PROBLEM DETAILS
The reply should be an exact transcription of every record.

Start of DATASET RECORDS

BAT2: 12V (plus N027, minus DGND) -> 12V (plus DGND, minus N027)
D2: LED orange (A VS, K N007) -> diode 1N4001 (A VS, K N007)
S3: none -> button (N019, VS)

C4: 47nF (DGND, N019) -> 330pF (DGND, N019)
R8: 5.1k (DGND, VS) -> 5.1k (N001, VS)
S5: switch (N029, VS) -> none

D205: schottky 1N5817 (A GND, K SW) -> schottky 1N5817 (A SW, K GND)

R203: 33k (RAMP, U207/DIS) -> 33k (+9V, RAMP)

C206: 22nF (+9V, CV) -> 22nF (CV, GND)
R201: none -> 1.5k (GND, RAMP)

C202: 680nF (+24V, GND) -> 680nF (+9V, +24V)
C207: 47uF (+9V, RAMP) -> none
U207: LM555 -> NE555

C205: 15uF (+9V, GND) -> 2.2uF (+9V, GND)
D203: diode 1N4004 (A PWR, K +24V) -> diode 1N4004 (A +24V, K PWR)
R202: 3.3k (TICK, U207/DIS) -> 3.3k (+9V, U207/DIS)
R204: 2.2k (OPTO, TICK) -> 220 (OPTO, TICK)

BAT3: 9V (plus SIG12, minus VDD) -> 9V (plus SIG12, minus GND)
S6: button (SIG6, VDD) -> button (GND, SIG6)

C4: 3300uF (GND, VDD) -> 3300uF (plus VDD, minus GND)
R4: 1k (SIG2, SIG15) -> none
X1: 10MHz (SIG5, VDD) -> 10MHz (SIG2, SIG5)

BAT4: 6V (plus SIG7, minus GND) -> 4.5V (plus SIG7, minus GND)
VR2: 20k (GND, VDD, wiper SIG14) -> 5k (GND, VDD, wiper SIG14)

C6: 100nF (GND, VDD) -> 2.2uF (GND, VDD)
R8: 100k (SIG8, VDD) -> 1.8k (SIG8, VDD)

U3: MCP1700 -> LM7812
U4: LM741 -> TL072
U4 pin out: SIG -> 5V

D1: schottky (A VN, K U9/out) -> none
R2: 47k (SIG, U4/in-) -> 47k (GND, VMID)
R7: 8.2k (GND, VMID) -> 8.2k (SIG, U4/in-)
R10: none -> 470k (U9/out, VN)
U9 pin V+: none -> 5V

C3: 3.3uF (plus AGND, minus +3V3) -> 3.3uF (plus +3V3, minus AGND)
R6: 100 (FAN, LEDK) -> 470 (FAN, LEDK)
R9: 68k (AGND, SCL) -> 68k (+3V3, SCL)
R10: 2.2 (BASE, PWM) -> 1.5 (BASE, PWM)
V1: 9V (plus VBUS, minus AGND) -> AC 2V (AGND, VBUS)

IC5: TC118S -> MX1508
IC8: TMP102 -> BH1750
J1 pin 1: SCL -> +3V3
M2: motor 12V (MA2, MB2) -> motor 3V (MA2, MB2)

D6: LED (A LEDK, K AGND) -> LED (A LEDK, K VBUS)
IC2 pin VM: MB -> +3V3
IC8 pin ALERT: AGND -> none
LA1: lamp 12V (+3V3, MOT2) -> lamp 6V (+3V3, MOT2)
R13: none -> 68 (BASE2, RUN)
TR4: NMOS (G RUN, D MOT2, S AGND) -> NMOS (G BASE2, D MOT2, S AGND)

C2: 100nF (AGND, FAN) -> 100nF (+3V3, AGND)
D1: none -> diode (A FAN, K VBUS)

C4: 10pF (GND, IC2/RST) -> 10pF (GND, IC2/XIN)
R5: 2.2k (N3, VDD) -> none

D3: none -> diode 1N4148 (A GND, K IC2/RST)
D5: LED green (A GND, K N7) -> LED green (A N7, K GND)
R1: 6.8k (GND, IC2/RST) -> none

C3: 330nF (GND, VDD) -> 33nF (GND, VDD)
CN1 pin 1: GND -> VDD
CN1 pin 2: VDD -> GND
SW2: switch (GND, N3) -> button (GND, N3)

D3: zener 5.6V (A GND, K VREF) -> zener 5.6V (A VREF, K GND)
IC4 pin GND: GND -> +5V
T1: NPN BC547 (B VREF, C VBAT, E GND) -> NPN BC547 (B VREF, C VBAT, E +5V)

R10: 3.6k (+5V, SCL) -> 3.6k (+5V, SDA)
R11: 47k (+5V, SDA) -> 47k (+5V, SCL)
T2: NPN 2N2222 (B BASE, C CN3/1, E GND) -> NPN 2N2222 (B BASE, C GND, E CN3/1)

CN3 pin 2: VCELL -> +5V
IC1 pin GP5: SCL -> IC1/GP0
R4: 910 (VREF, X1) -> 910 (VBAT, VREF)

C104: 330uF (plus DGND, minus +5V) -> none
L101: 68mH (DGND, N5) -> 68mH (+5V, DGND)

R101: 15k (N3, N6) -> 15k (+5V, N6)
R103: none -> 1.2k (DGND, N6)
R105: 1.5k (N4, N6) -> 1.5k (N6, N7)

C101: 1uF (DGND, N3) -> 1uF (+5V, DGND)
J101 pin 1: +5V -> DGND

End of DATASET RECORDS

YOUR SOLUTION
BAT2: 12V (plus N027, minus DGND) -> 12V (plus DGND, minus N027)
D2: LED orange (A VS, K N007) -> diode 1N4001 (A VS, K N007)
S3: none -> button (N019, VS)

C4: 47nF (DGND, N019) -> 330pF (DGND, N019)
R8: 5.1k (DGND, VS) -> 5.1k (N001, VS)
S5: switch (N029, VS) -> none

D205: schottky 1N5817 (A GND, K SW) -> schottky 1N5817 (A SW, K GND)

R203: 33k (RAMP, U207/DIS) -> 33k (+9V, RAMP)

C206: 22nF (+9V, CV) -> 22nF (CV, GND)
R201: none -> 1.5k (GND, RAMP)

C202: 680nF (+24V, GND) -> 680nF (+9V, +24V)
C207: 47uF (+9V, RAMP) -> none
U207: LM555 -> NE555

C205: 15uF (+9V, GND) -> 2.2uF (+9V, GND)
D203: diode 1N4004 (A PWR, K +24V) -> diode 1N4004 (A +24V, K PWR)
R202: 3.3k (TICK, U207/DIS) -> 3.3k (+9V, U207/DIS)
R204: 2.2k (OPTO, TICK) -> 220 (OPTO, TICK)

BAT3: 9V (plus SIG12, minus VDD) -> 9V (plus SIG12, minus GND)
S6: button (SIG6, VDD) -> button (GND, SIG6)

C4: 3300uF (GND, VDD) -> 3300uF (plus VDD, minus GND)
R4: 1k (SIG2, SIG15) -> none
X1: 10MHz (SIG5, VDD) -> 10MHz (SIG2, SIG5)

BAT4: 6V (plus SIG7, minus GND) -> 4.5V (plus SIG7, minus GND)
VR2: 20k (GND, VDD, wiper SIG14) -> 5k (GND, VDD, wiper SIG14)

C6: 100nF (GND, VDD) -> 2.2uF (GND, VDD)
R8: 100k (SIG8, VDD) -> 1.8k (SIG8, VDD)

U3: MCP1700 -> LM7812
U4: LM741 -> TL072
U4 pin out: SIG -> 5V

D1: schottky (A VN, K U9/out) -> none
R2: 47k (SIG, U4/in-) -> 47k (GND, VMID)
R7: 8.2k (GND, VMID) -> 8.2k (SIG, U4/in-)
R10: none -> 470k (U9/out, VN)
U9 pin V+: none -> 5V

C3: 3.3uF (plus AGND, minus +3V3) -> 3.3uF (plus +3V3, minus AGND)
R6: 100 (FAN, LEDK) -> 470 (FAN, LEDK)
R9: 68k (AGND, SCL) -> 68k (+3V3, SCL)
R10: 2.2 (BASE, PWM) -> 1.5 (BASE, PWM)
V1: 9V (plus VBUS, minus AGND) -> AC 2V (AGND, VBUS)

IC5: TC118S -> MX1508
IC8: TMP102 -> BH1750
J1 pin 1: SCL -> +3V3
M2: motor 12V (MA2, MB2) -> motor 3V (MA2, MB2)

D6: LED (A LEDK, K AGND) -> LED (A LEDK, K VBUS)
IC2 pin VM: MB -> +3V3
IC8 pin ALERT: AGND -> none
LA1: lamp 12V (+3V3, MOT2) -> lamp 6V (+3V3, MOT2)
R13: none -> 68 (BASE2, RUN)
TR4: NMOS (G RUN, D MOT2, S AGND) -> NMOS (G BASE2, D MOT2, S AGND)

C2: 100nF (AGND, FAN) -> 100nF (+3V3, AGND)
D1: none -> diode (A FAN, K VBUS)

C4: 10pF (GND, IC2/RST) -> 10pF (GND, IC2/XIN)
R5: 2.2k (N3, VDD) -> none

D3: none -> diode 1N4148 (A GND, K IC2/RST)
D5: LED green (A GND, K N7) -> LED green (A N7, K GND)
R1: 6.8k (GND, IC2/RST) -> none

C3: 330nF (GND, VDD) -> 33nF (GND, VDD)
CN1 pin 1: GND -> VDD
CN1 pin 2: VDD -> GND
SW2: switch (GND, N3) -> button (GND, N3)

D3: zener 5.6V (A GND, K VREF) -> zener 5.6V (A VREF, K GND)
IC4 pin GND: GND -> +5V
T1: NPN BC547 (B VREF, C VBAT, E GND) -> NPN BC547 (B VREF, C VBAT, E +5V)

R10: 3.6k (+5V, SCL) -> 3.6k (+5V, SDA)
R11: 47k (+5V, SDA) -> 47k (+5V, SCL)
T2: NPN 2N2222 (B BASE, C CN3/1, E GND) -> NPN 2N2222 (B BASE, C GND, E CN3/1)

CN3 pin 2: VCELL -> +5V
IC1 pin GP5: SCL -> IC1/GP0
R4: 910 (VREF, X1) -> 910 (VBAT, VREF)

C104: 330uF (plus DGND, minus +5V) -> none
L101: 68mH (DGND, N5) -> 68mH (+5V, DGND)

R101: 15k (N3, N6) -> 15k (+5V, N6)
R103: none -> 1.2k (DGND, N6)
R105: 1.5k (N4, N6) -> 1.5k (N6, N7)

C101: 1uF (DGND, N3) -> 1uF (+5V, DGND)
J101 pin 1: +5V -> DGND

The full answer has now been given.